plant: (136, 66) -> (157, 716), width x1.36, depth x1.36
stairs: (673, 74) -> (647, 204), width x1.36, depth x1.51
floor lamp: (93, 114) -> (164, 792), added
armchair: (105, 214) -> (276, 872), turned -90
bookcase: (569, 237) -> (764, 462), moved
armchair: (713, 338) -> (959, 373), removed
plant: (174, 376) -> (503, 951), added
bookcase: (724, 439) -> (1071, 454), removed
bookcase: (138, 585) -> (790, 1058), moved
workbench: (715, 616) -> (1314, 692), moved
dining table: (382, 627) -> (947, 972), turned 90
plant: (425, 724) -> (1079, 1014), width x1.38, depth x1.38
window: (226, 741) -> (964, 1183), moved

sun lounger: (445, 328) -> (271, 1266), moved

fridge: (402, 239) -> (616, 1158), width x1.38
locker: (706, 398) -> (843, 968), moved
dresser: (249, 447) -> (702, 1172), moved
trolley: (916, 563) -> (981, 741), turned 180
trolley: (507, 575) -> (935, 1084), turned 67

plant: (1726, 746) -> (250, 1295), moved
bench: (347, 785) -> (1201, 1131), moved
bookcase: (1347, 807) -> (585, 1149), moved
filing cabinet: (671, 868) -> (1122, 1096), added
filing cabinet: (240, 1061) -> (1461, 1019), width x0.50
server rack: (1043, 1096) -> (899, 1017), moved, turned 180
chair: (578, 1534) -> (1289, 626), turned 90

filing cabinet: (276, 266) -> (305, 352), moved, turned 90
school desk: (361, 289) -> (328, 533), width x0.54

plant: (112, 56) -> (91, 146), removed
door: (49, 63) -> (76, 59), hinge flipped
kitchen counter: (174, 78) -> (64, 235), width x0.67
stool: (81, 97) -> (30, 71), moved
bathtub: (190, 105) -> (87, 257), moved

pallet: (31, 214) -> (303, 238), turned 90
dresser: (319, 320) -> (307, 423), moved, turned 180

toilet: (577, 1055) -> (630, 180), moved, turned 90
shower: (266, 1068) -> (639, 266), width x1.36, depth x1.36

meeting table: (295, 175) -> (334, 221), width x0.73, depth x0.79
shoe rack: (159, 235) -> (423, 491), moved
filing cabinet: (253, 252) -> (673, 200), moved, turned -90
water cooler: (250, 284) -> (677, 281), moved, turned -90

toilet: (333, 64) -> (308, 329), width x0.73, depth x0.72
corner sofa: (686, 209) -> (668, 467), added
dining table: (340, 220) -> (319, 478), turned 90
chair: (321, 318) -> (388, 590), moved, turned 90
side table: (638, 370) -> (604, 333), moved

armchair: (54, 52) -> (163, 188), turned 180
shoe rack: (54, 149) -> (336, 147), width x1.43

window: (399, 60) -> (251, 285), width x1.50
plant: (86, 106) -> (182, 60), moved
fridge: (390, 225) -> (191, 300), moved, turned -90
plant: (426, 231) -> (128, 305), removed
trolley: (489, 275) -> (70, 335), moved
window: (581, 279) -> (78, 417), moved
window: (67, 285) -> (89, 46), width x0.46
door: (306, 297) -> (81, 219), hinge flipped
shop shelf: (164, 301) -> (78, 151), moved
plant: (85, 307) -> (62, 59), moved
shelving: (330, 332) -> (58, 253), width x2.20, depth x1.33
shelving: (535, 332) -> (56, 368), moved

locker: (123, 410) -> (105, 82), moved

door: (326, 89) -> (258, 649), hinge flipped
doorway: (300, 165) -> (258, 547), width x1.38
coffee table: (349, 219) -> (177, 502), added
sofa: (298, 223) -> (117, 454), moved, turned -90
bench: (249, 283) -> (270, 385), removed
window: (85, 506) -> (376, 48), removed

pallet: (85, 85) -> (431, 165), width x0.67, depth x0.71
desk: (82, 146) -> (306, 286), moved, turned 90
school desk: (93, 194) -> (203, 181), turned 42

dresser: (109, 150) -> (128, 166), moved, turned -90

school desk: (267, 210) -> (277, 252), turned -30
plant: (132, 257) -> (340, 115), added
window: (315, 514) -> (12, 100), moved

▶ **Aim of the task**
Each line above should appear again, reproduced exactly.

▶ **Exercise solution**
plant: (136, 66) -> (157, 716), width x1.36, depth x1.36
stairs: (673, 74) -> (647, 204), width x1.36, depth x1.51
floor lamp: (93, 114) -> (164, 792), added
armchair: (105, 214) -> (276, 872), turned -90
bookcase: (569, 237) -> (764, 462), moved
armchair: (713, 338) -> (959, 373), removed
plant: (174, 376) -> (503, 951), added
bookcase: (724, 439) -> (1071, 454), removed
bookcase: (138, 585) -> (790, 1058), moved
workbench: (715, 616) -> (1314, 692), moved
dining table: (382, 627) -> (947, 972), turned 90
plant: (425, 724) -> (1079, 1014), width x1.38, depth x1.38
window: (226, 741) -> (964, 1183), moved

sun lounger: (445, 328) -> (271, 1266), moved

fridge: (402, 239) -> (616, 1158), width x1.38
locker: (706, 398) -> (843, 968), moved
dresser: (249, 447) -> (702, 1172), moved
trolley: (916, 563) -> (981, 741), turned 180
trolley: (507, 575) -> (935, 1084), turned 67

plant: (1726, 746) -> (250, 1295), moved
bench: (347, 785) -> (1201, 1131), moved
bookcase: (1347, 807) -> (585, 1149), moved
filing cabinet: (671, 868) -> (1122, 1096), added
filing cabinet: (240, 1061) -> (1461, 1019), width x0.50
server rack: (1043, 1096) -> (899, 1017), moved, turned 180
chair: (578, 1534) -> (1289, 626), turned 90

filing cabinet: (276, 266) -> (305, 352), moved, turned 90
school desk: (361, 289) -> (328, 533), width x0.54

plant: (112, 56) -> (91, 146), removed
door: (49, 63) -> (76, 59), hinge flipped
kitchen counter: (174, 78) -> (64, 235), width x0.67
stool: (81, 97) -> (30, 71), moved
bathtub: (190, 105) -> (87, 257), moved

pallet: (31, 214) -> (303, 238), turned 90
dresser: (319, 320) -> (307, 423), moved, turned 180

toilet: (577, 1055) -> (630, 180), moved, turned 90
shower: (266, 1068) -> (639, 266), width x1.36, depth x1.36

meeting table: (295, 175) -> (334, 221), width x0.73, depth x0.79
shoe rack: (159, 235) -> (423, 491), moved
filing cabinet: (253, 252) -> (673, 200), moved, turned -90
water cooler: (250, 284) -> (677, 281), moved, turned -90

toilet: (333, 64) -> (308, 329), width x0.73, depth x0.72
corner sofa: (686, 209) -> (668, 467), added
dining table: (340, 220) -> (319, 478), turned 90
chair: (321, 318) -> (388, 590), moved, turned 90
side table: (638, 370) -> (604, 333), moved

armchair: (54, 52) -> (163, 188), turned 180
shoe rack: (54, 149) -> (336, 147), width x1.43

window: (399, 60) -> (251, 285), width x1.50
plant: (86, 106) -> (182, 60), moved
fridge: (390, 225) -> (191, 300), moved, turned -90
plant: (426, 231) -> (128, 305), removed
trolley: (489, 275) -> (70, 335), moved
window: (581, 279) -> (78, 417), moved
window: (67, 285) -> (89, 46), width x0.46
door: (306, 297) -> (81, 219), hinge flipped
shop shelf: (164, 301) -> (78, 151), moved
plant: (85, 307) -> (62, 59), moved
shelving: (330, 332) -> (58, 253), width x2.20, depth x1.33
shelving: (535, 332) -> (56, 368), moved

locker: (123, 410) -> (105, 82), moved

door: (326, 89) -> (258, 649), hinge flipped
doorway: (300, 165) -> (258, 547), width x1.38
coffee table: (349, 219) -> (177, 502), added
sofa: (298, 223) -> (117, 454), moved, turned -90
bench: (249, 283) -> (270, 385), removed
window: (85, 506) -> (376, 48), removed

pallet: (85, 85) -> (431, 165), width x0.67, depth x0.71
desk: (82, 146) -> (306, 286), moved, turned 90
school desk: (93, 194) -> (203, 181), turned 42

dresser: (109, 150) -> (128, 166), moved, turned -90

school desk: (267, 210) -> (277, 252), turned -30
plant: (132, 257) -> (340, 115), added
window: (315, 514) -> (12, 100), moved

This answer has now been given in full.